▸ **INSTRUCTIONS FOR THE TASK**:
After locating the line with "154, 438, 244", set down that line and all the lines that follow it, unchanged, to the end of the records; omit the pictures.

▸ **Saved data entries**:
== Segment start ==

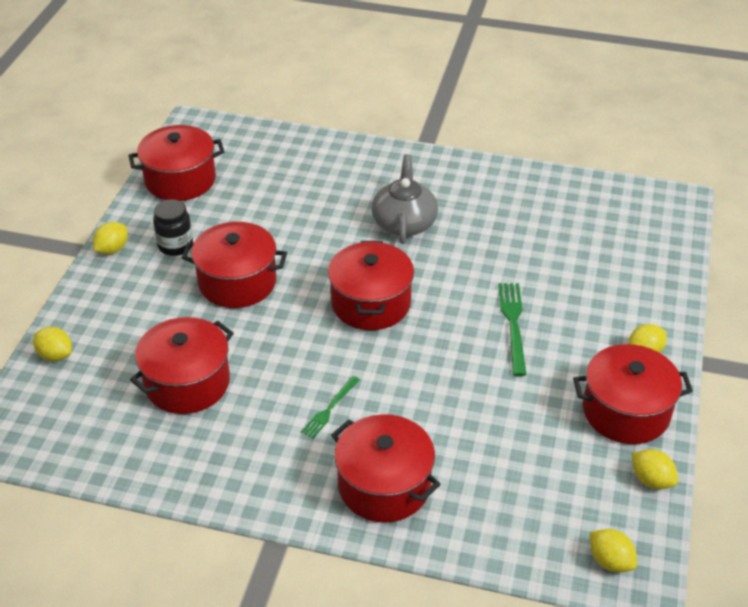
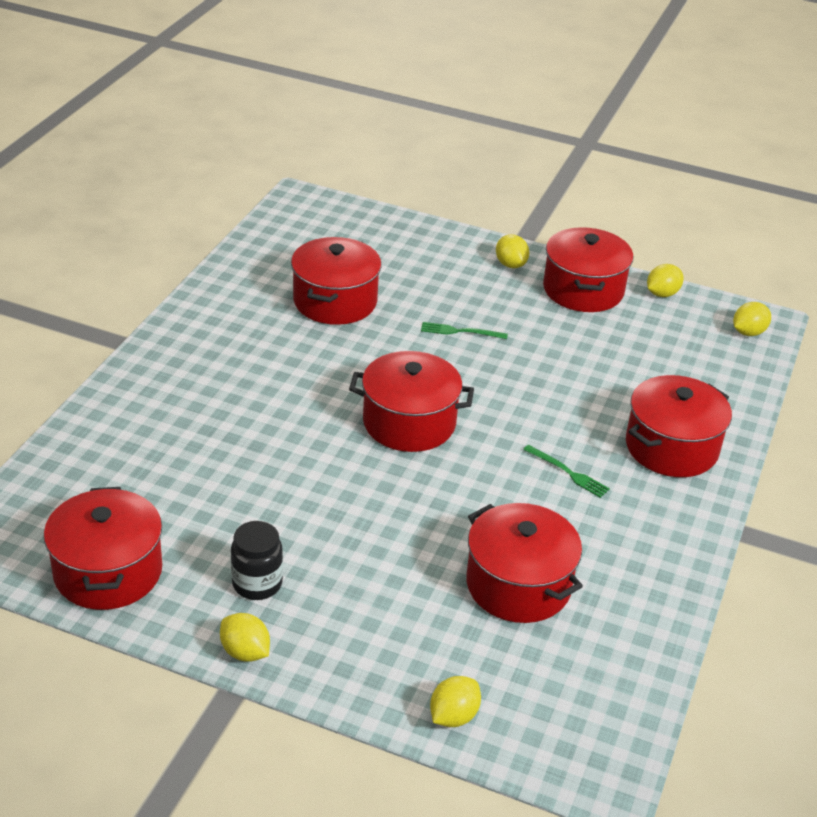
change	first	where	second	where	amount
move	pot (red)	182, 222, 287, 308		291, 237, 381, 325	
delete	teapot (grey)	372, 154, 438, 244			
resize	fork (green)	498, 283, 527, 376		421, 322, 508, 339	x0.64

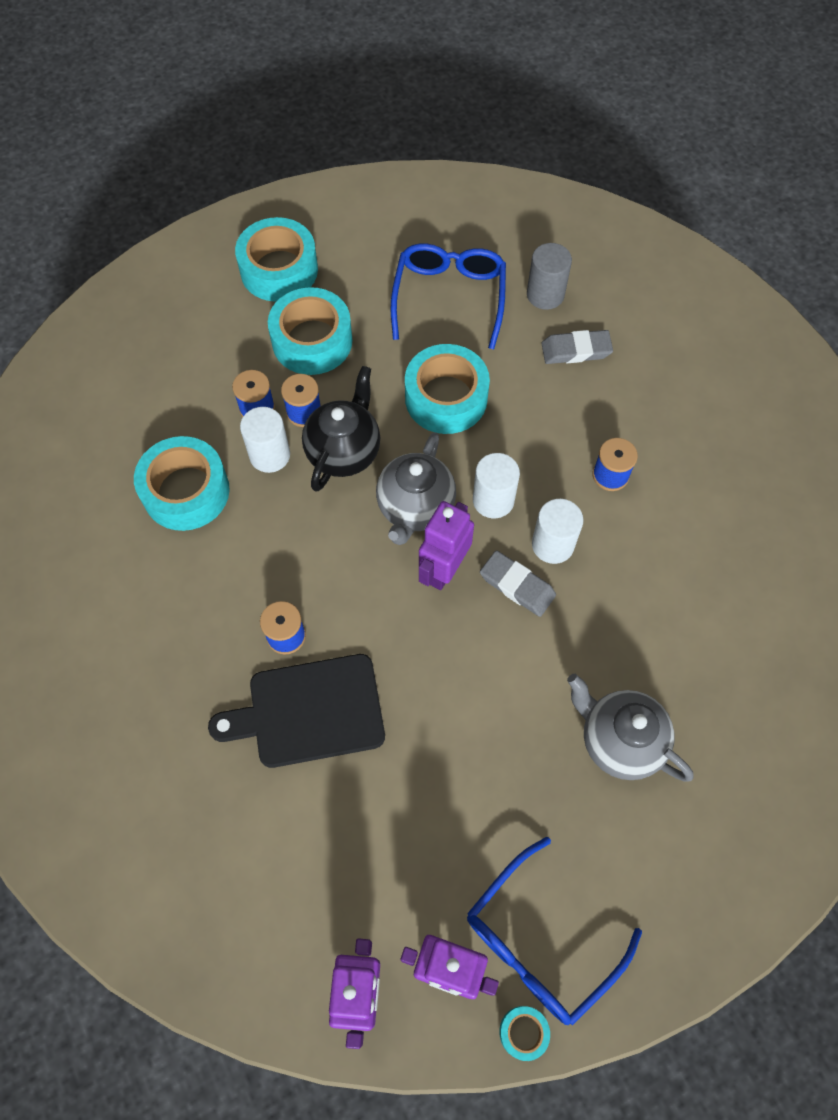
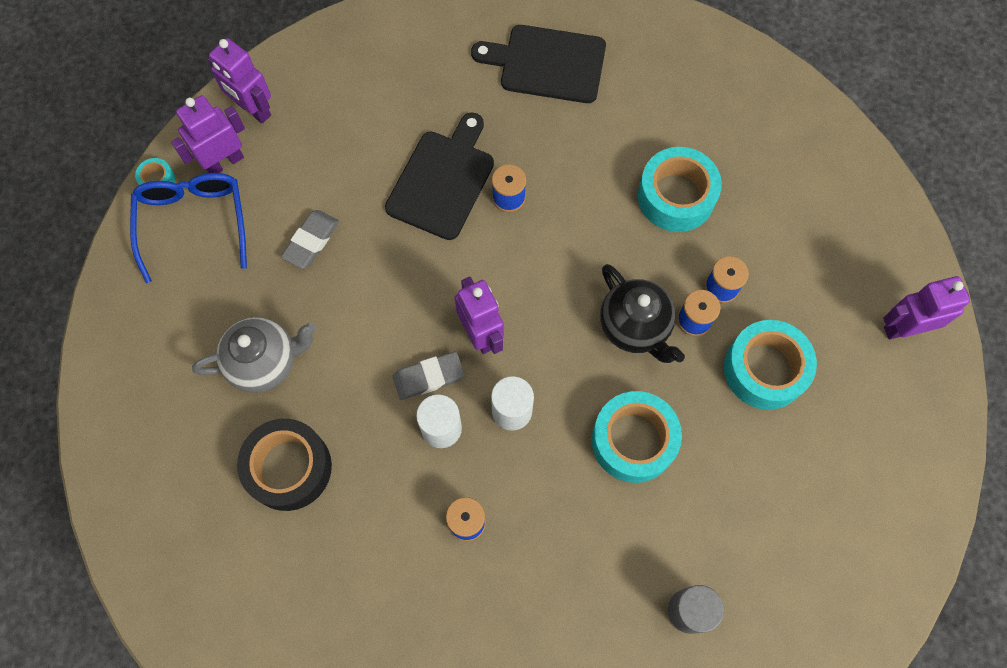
change	first	where	second	where	amount
delete	tape (turquoise)	235, 217, 318, 302			
delete	cylinder (white)	240, 407, 290, 473			
delete	teapot (grey)	376, 432, 456, 545			
delete	glasses (blue)	391, 243, 506, 349			
move	eraser (grey)	541, 330, 613, 364		281, 210, 339, 269	
insert			tape (black)	237, 419, 332, 511	
insert			cutting board (black)	471, 25, 606, 103	
insert			robot (purple)	883, 276, 970, 340	

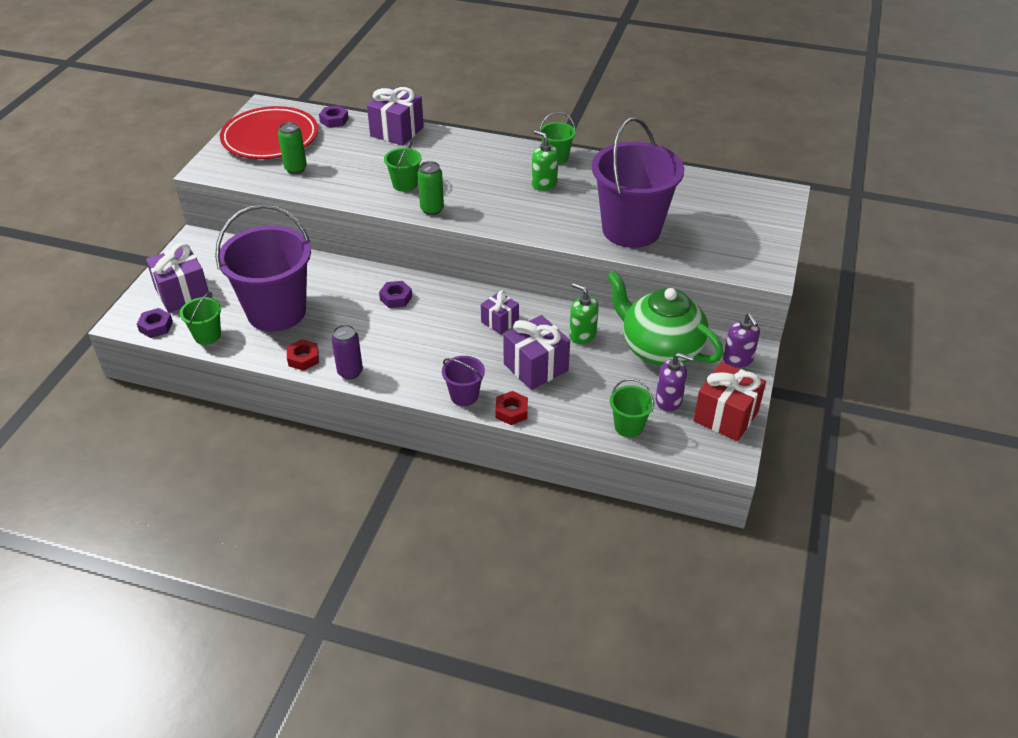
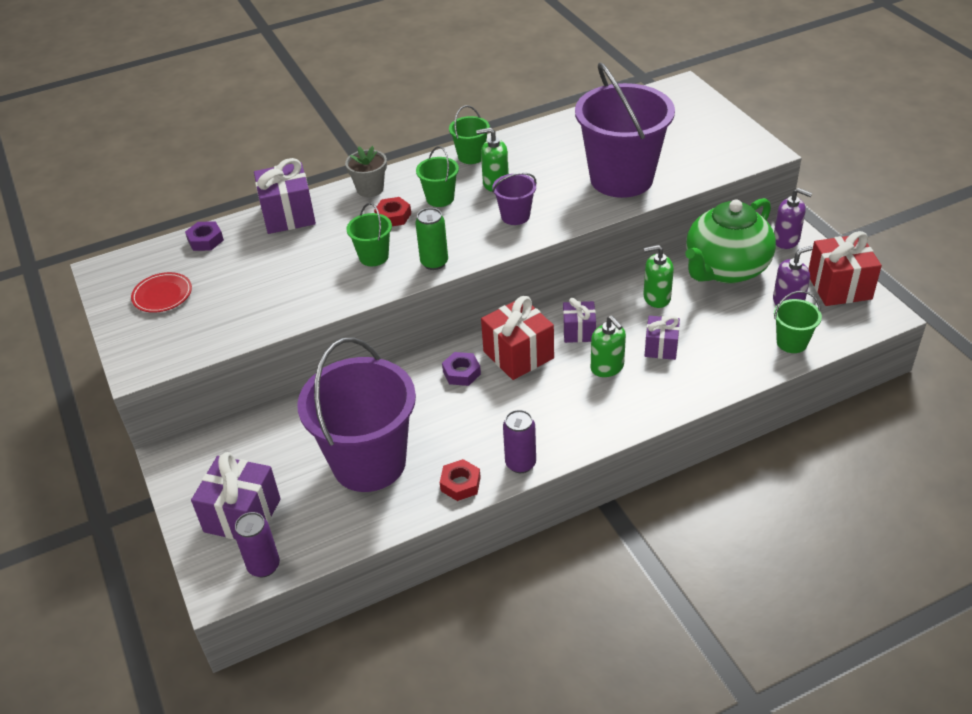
change	first	where	second	where	amount
replace	nut (purple)	137, 308, 173, 338	can (purple)	234, 512, 280, 577	
move	bucket (green)	180, 292, 221, 345		416, 146, 459, 207	
resize	plate (red)	220, 106, 318, 159		131, 272, 192, 313	x0.47
delete	can (green)	278, 122, 307, 174			
move	bucket (purple)	442, 356, 485, 406		492, 173, 536, 225	
move	nut (red)	495, 391, 528, 425		374, 197, 411, 226	
resize	gift (purple)	504, 315, 570, 390		645, 316, 680, 360	x0.60
rotate	teapot (green)	607, 271, 724, 366		685, 198, 776, 283	45 degrees counterclockwise
insert			flower pot (grey)	345, 146, 387, 197	
insert			gift (red)	481, 296, 554, 380	
insert			soap dispenser (green)	591, 316, 626, 377	

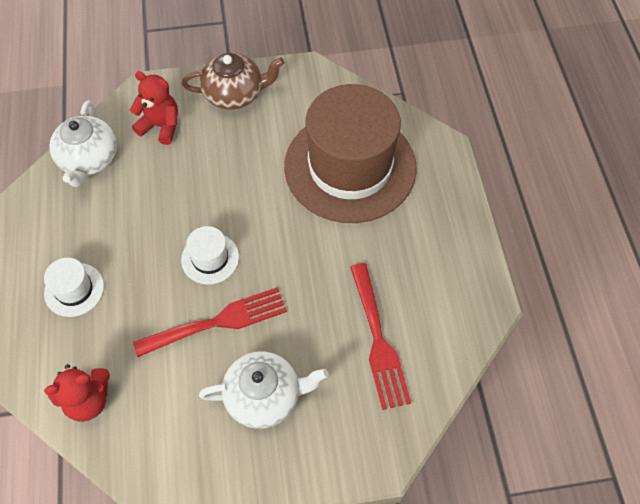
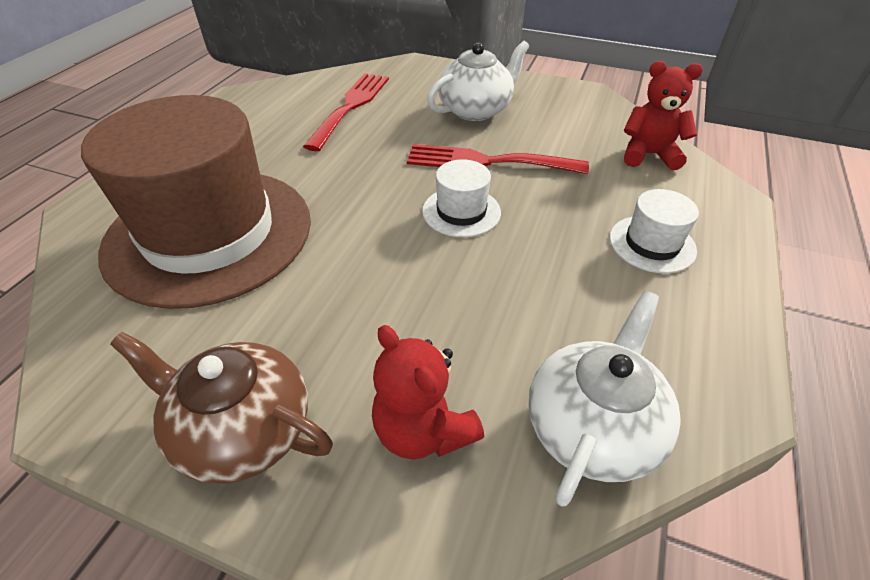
change	first	where	second	where	amount
rotate	teapot (white)	199, 352, 329, 429		427, 41, 529, 121	120 degrees clockwise

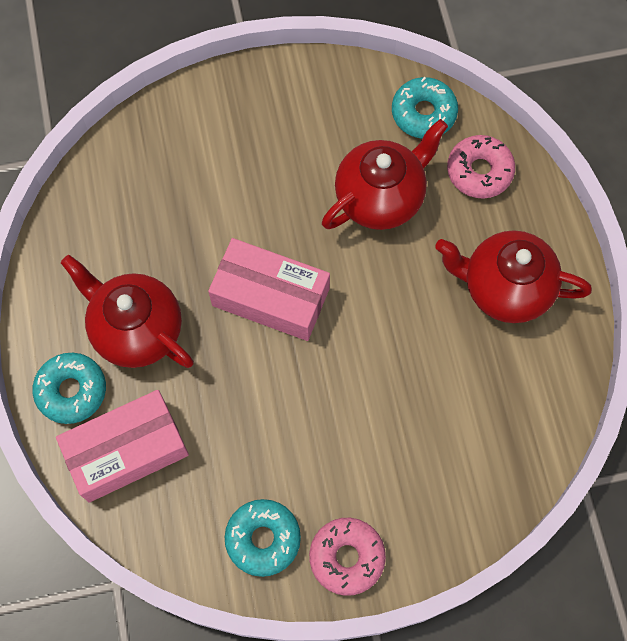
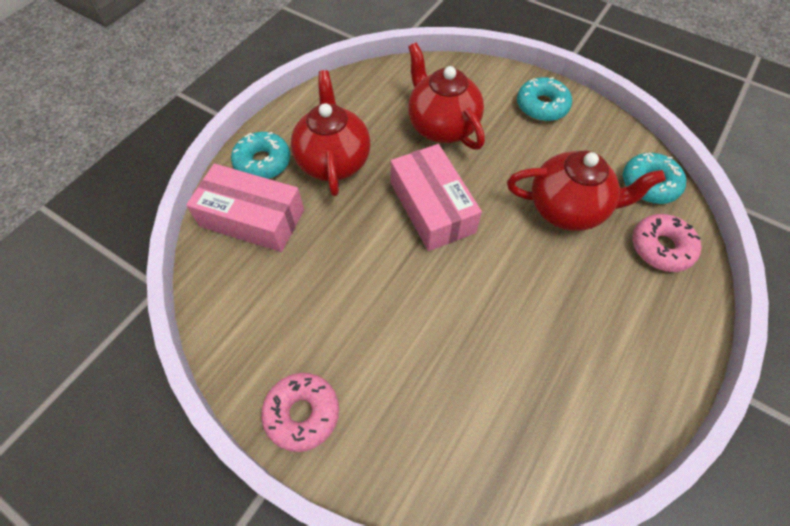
change	first	where	second	where	amount
move	donut (turquoise)	225, 499, 301, 577		517, 77, 572, 121	
move	teapot (red)	435, 230, 592, 323		408, 42, 485, 150	

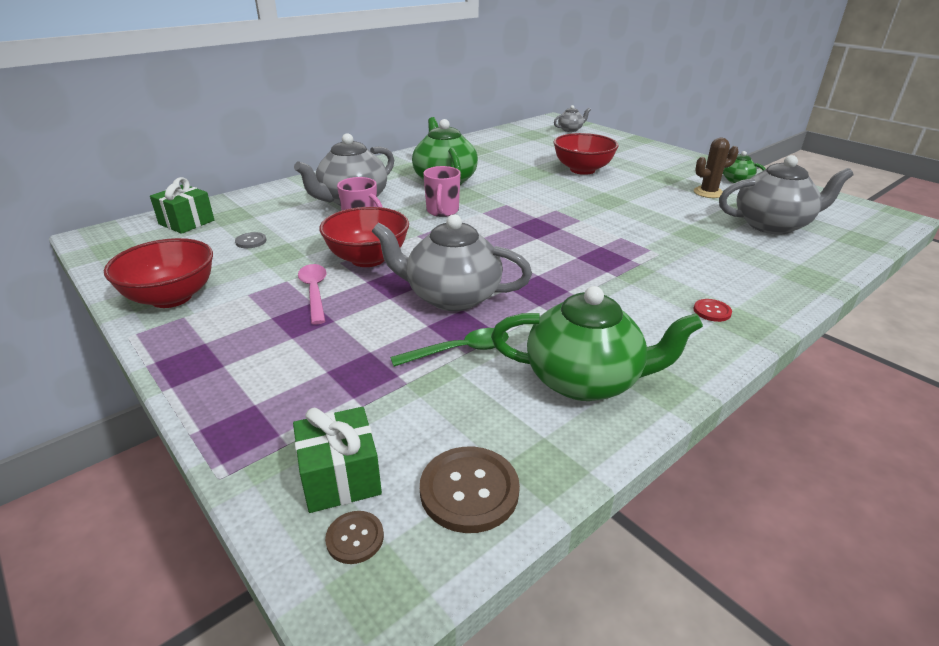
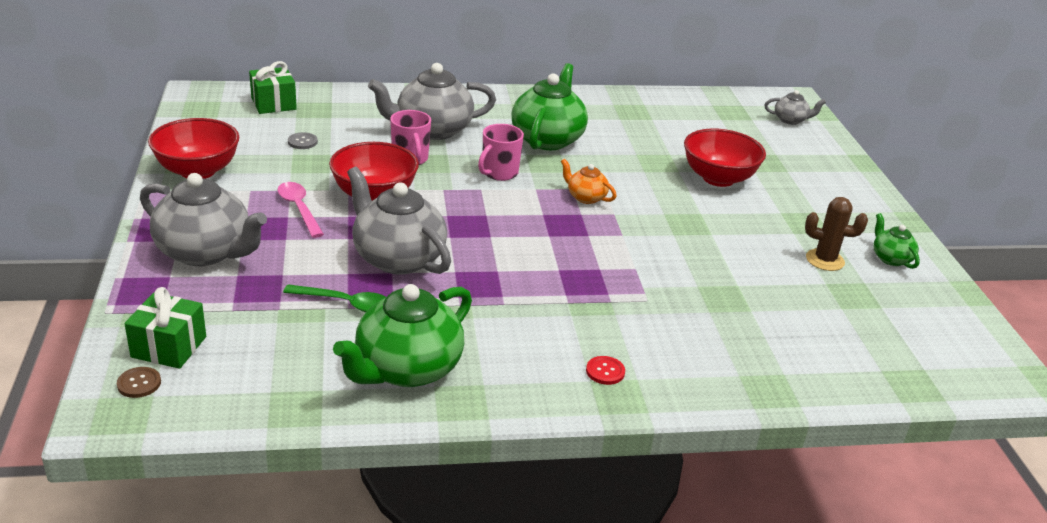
change	first	where	second	where	amount
rotate	spoon (pink)	298, 264, 327, 324		278, 182, 324, 238	45 degrees counterclockwise
delete	button (brown)	420, 446, 520, 533			
rotate	teapot (green)	491, 286, 703, 401		333, 284, 472, 387	90 degrees clockwise
move	teapot (grey)	719, 155, 854, 234		140, 173, 267, 266	
insert			teapot (orange)	561, 159, 616, 204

== Segment end ==

▸ **ANSWER TO THIS EXERCISE**:
delete	teapot (grey)	372, 154, 438, 244			
resize	fork (green)	498, 283, 527, 376		421, 322, 508, 339	x0.64

change	first	where	second	where	amount
delete	tape (turquoise)	235, 217, 318, 302			
delete	cylinder (white)	240, 407, 290, 473			
delete	teapot (grey)	376, 432, 456, 545			
delete	glasses (blue)	391, 243, 506, 349			
move	eraser (grey)	541, 330, 613, 364		281, 210, 339, 269	
insert			tape (black)	237, 419, 332, 511	
insert			cutting board (black)	471, 25, 606, 103	
insert			robot (purple)	883, 276, 970, 340	

change	first	where	second	where	amount
replace	nut (purple)	137, 308, 173, 338	can (purple)	234, 512, 280, 577	
move	bucket (green)	180, 292, 221, 345		416, 146, 459, 207	
resize	plate (red)	220, 106, 318, 159		131, 272, 192, 313	x0.47
delete	can (green)	278, 122, 307, 174			
move	bucket (purple)	442, 356, 485, 406		492, 173, 536, 225	
move	nut (red)	495, 391, 528, 425		374, 197, 411, 226	
resize	gift (purple)	504, 315, 570, 390		645, 316, 680, 360	x0.60
rotate	teapot (green)	607, 271, 724, 366		685, 198, 776, 283	45 degrees counterclockwise
insert			flower pot (grey)	345, 146, 387, 197	
insert			gift (red)	481, 296, 554, 380	
insert			soap dispenser (green)	591, 316, 626, 377	

change	first	where	second	where	amount
rotate	teapot (white)	199, 352, 329, 429		427, 41, 529, 121	120 degrees clockwise

change	first	where	second	where	amount
move	donut (turquoise)	225, 499, 301, 577		517, 77, 572, 121	
move	teapot (red)	435, 230, 592, 323		408, 42, 485, 150	

change	first	where	second	where	amount
rotate	spoon (pink)	298, 264, 327, 324		278, 182, 324, 238	45 degrees counterclockwise
delete	button (brown)	420, 446, 520, 533			
rotate	teapot (green)	491, 286, 703, 401		333, 284, 472, 387	90 degrees clockwise
move	teapot (grey)	719, 155, 854, 234		140, 173, 267, 266	
insert			teapot (orange)	561, 159, 616, 204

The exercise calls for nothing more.